Dataset entries:
------------------------------------------------------------------------
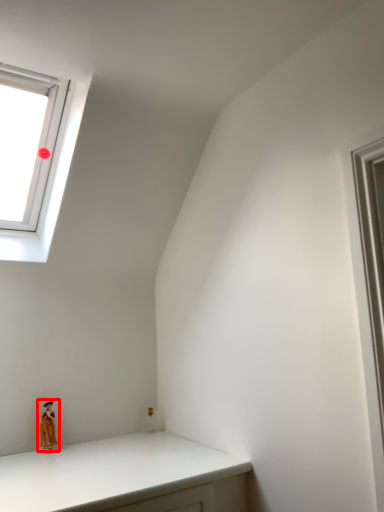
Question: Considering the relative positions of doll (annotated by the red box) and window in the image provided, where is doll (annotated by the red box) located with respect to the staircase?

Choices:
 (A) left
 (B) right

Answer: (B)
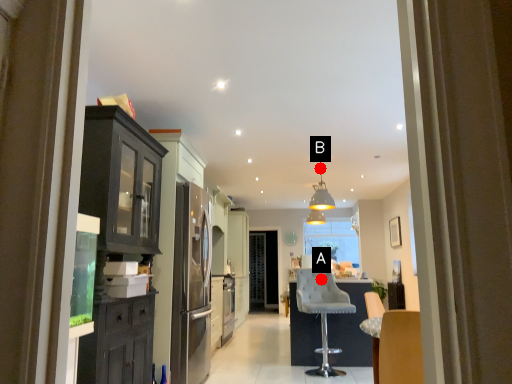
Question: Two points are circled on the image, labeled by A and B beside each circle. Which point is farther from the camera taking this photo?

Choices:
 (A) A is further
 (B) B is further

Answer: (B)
------------------------------------------------------------------------
What the exercise asks:
Could you transcribe the material above line for line, leaving out the pictures?

Task output:
Question: Considering the relative positions of doll (annotated by the red box) and window in the image provided, where is doll (annotated by the red box) located with respect to the staircase?

Choices:
 (A) left
 (B) right

Answer: (B)
Question: Two points are circled on the image, labeled by A and B beside each circle. Which point is farther from the camera taking this photo?

Choices:
 (A) A is further
 (B) B is further

Answer: (B)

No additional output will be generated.